* _Work task_
I need the lines below from the one with "turquoise rocket: 4 -> 1" down to the one with "black cone: 8 -> 9" reproduced exactly, both ends included, and nothing else.

*** Provided data ***

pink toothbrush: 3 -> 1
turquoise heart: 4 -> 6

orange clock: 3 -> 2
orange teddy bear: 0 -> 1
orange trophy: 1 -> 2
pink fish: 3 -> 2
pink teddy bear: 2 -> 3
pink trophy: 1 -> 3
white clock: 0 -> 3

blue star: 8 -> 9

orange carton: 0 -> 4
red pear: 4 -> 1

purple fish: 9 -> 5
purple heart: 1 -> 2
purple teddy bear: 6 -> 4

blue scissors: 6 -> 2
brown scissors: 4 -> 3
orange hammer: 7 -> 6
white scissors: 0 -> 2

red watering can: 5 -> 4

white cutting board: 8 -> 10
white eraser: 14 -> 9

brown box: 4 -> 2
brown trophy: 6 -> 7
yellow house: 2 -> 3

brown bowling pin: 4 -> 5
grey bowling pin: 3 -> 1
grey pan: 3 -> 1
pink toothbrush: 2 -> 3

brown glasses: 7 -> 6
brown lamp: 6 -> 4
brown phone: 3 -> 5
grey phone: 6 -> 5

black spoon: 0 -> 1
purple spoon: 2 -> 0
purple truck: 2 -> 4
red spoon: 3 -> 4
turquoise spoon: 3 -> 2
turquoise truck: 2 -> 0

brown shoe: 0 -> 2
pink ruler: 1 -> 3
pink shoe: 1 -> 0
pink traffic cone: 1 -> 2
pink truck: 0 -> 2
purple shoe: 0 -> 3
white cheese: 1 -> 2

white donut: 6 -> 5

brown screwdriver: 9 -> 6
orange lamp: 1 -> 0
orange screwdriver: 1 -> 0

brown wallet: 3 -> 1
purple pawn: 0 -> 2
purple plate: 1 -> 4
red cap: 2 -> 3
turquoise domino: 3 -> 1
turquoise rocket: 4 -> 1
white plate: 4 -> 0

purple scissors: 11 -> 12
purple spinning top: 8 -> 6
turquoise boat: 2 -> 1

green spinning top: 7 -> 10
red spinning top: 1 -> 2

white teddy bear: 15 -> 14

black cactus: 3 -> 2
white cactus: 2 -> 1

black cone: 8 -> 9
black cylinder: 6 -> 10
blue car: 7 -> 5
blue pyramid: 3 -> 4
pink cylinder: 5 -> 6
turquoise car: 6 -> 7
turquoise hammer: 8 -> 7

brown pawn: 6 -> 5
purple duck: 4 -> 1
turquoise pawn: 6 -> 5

*** End of Provided data ***

* _Reply_
turquoise rocket: 4 -> 1
white plate: 4 -> 0

purple scissors: 11 -> 12
purple spinning top: 8 -> 6
turquoise boat: 2 -> 1

green spinning top: 7 -> 10
red spinning top: 1 -> 2

white teddy bear: 15 -> 14

black cactus: 3 -> 2
white cactus: 2 -> 1

black cone: 8 -> 9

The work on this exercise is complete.